┌─ Material provided

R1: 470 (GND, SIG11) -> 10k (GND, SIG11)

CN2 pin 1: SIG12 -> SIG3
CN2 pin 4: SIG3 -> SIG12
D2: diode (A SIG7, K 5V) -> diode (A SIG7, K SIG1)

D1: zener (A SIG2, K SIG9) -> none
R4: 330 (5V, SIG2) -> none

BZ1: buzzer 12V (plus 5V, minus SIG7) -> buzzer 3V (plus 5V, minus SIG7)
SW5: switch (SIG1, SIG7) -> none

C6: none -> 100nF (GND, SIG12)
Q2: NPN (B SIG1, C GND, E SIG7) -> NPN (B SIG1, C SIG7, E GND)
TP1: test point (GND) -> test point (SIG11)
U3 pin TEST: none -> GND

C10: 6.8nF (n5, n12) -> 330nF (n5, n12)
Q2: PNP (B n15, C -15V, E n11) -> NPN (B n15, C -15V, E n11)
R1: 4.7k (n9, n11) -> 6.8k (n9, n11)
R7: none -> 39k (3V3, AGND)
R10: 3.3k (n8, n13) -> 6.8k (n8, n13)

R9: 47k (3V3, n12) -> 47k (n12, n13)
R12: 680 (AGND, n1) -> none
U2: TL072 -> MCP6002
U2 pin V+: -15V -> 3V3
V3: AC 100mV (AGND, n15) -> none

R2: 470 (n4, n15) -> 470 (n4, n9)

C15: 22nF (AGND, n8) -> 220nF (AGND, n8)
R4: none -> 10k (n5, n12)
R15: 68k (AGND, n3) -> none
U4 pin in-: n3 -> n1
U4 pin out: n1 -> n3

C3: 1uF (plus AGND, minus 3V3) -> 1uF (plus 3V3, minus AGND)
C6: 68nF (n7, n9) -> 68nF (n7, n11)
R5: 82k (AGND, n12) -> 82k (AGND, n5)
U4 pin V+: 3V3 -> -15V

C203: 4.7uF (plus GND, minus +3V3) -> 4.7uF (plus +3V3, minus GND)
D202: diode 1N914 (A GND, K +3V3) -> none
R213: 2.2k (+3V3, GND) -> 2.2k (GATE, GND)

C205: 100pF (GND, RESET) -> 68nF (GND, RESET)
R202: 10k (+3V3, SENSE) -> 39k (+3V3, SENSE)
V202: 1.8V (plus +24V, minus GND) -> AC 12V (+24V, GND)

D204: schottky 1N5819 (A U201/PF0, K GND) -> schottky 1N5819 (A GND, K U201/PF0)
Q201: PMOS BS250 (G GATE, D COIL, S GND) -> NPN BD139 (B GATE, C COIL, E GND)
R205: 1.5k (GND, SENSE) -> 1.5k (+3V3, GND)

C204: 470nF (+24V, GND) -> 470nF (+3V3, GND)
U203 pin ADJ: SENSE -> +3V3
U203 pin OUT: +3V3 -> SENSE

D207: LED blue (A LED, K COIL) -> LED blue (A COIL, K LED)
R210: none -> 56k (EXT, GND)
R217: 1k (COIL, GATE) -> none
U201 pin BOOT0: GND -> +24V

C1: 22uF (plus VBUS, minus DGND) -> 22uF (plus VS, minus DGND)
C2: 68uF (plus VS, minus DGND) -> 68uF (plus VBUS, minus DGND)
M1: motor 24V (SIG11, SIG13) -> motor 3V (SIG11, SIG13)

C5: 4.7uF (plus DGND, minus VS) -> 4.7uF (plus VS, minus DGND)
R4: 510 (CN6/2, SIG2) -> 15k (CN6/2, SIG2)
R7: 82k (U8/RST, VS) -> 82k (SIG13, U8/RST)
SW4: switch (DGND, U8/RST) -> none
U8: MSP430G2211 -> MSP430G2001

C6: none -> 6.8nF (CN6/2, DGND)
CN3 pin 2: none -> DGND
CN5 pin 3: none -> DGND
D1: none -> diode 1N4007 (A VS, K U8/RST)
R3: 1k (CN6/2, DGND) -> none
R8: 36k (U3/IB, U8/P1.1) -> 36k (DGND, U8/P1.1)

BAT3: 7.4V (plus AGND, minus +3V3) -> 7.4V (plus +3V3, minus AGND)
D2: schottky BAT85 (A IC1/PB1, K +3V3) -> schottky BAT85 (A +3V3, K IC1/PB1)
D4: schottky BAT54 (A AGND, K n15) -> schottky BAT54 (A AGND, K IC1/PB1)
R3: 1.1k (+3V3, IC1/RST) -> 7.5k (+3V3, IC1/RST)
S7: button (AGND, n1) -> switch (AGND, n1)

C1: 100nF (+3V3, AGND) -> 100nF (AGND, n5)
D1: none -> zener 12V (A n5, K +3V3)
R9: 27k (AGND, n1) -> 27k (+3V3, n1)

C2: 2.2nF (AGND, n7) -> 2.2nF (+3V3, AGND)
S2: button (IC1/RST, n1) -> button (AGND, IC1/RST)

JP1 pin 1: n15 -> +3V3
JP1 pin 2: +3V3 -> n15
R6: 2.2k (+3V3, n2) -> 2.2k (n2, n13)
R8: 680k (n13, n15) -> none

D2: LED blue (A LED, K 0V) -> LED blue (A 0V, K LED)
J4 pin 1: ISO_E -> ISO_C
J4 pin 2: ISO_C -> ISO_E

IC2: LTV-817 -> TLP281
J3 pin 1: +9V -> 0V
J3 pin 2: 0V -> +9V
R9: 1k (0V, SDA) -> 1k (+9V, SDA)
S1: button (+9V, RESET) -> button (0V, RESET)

└─

*Assigned task*: Every line in the data that holds "zener" should be copied out.

*Response area*:
D1: zener (A SIG2, K SIG9) -> none
D1: none -> zener 12V (A n5, K +3V3)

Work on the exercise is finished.